Instructions to follow:
Copy, pictures aside: the lines below from the one that holds "none -> purple brick C1:F1 level 1" through the final line of the listing, both ends included, exactly as they are and nothing else.

Data for processing:
--
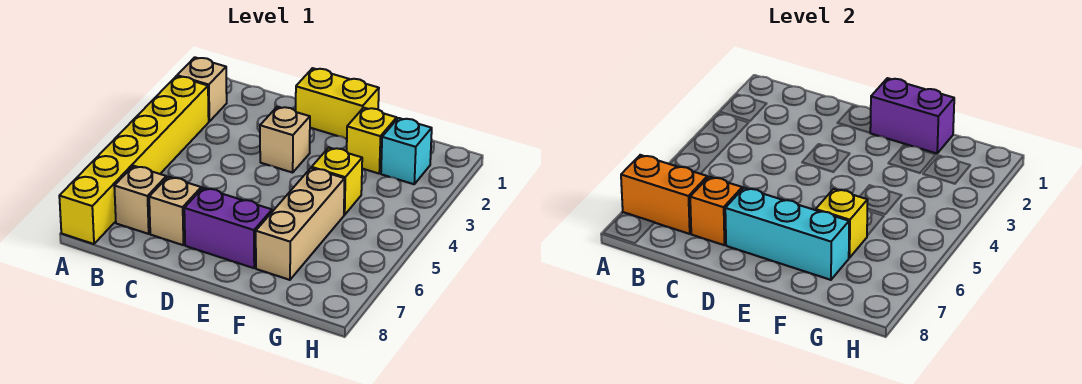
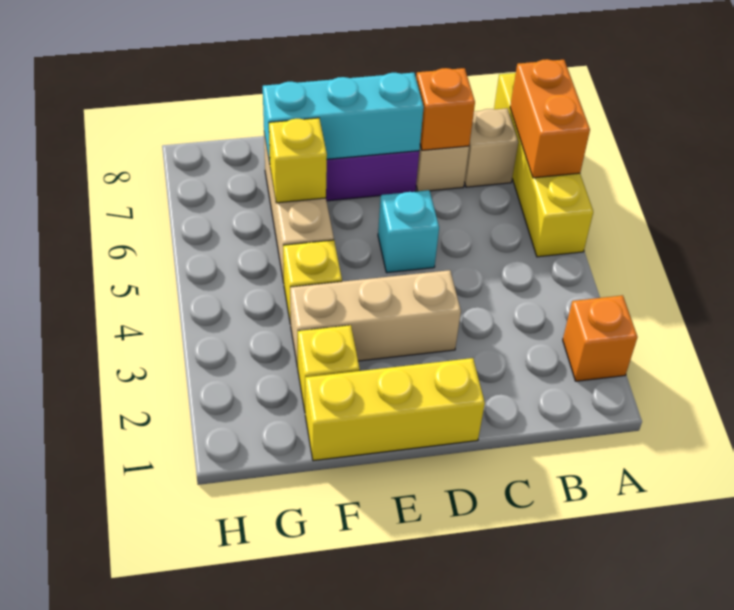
tan brick A2 level 1 -> orange brick A2 level 1
yellow brick A3:A8 level 1 -> yellow brick A5:A8 level 1
orange brick A7:B7 level 2 -> orange brick A6:A7 level 2
yellow brick D1:E1 level 1 -> yellow brick D1:F1 level 1
tan brick D3 level 1 -> tan brick D3:F3 level 1
purple brick E1:F1 level 2 -> none
cyan brick G2 level 1 -> cyan brick D5 level 1

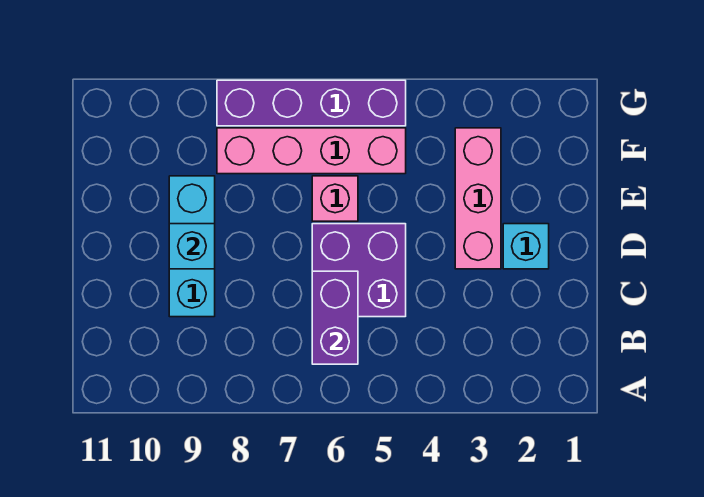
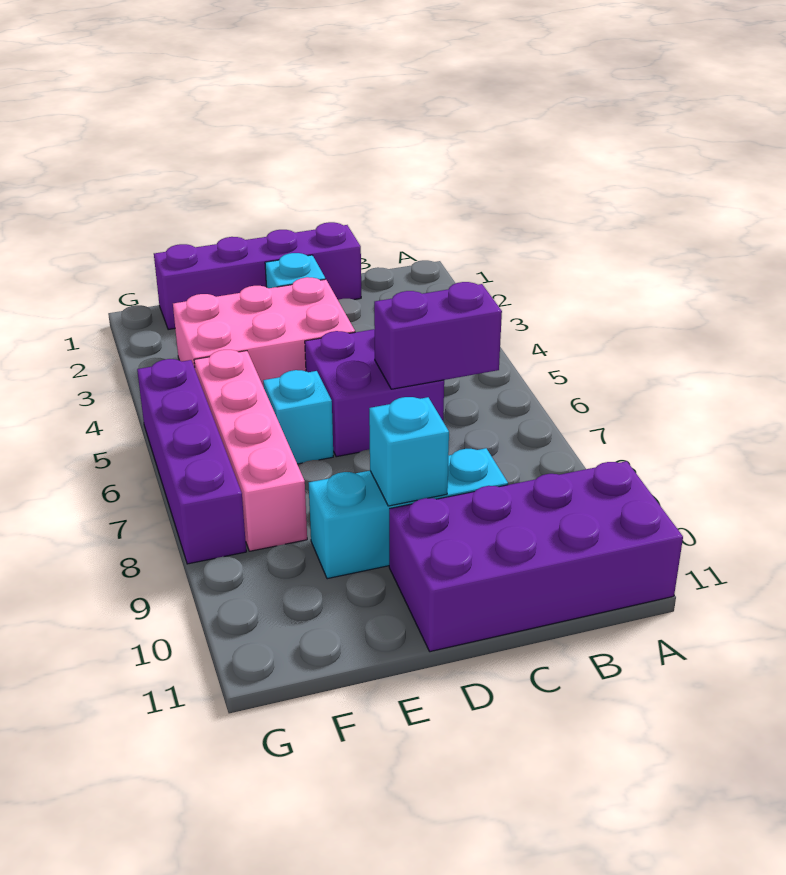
none -> purple brick A10:D11 level 1
none -> purple brick C1:F1 level 1
pink brick D3:F3 level 1 -> pink brick D3:F4 level 1
pink brick E6 level 1 -> cyan brick E6 level 1

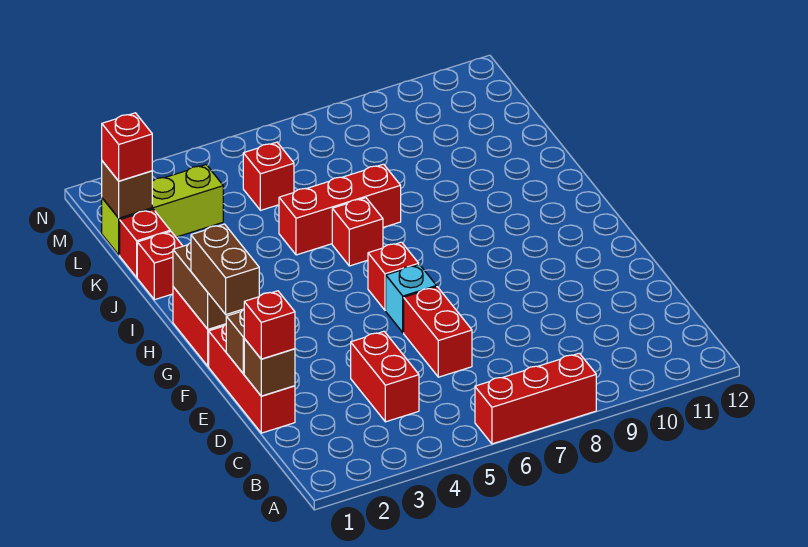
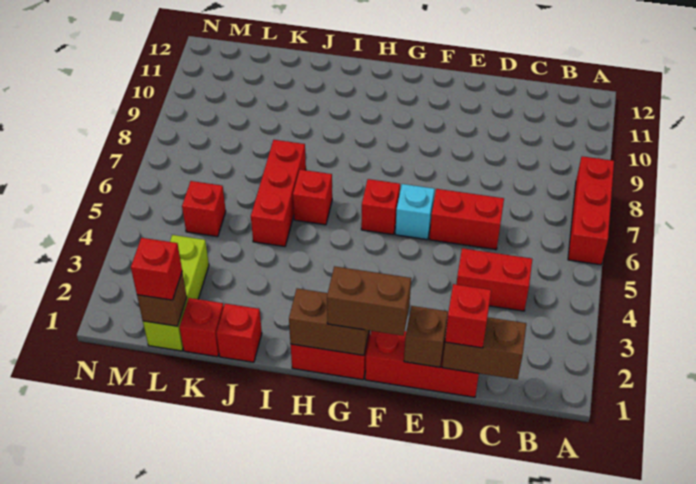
brown brick D1 level 2 -> brown brick C1:D1 level 2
--
Written solution:
none -> purple brick C1:F1 level 1
pink brick D3:F3 level 1 -> pink brick D3:F4 level 1
pink brick E6 level 1 -> cyan brick E6 level 1

brown brick D1 level 2 -> brown brick C1:D1 level 2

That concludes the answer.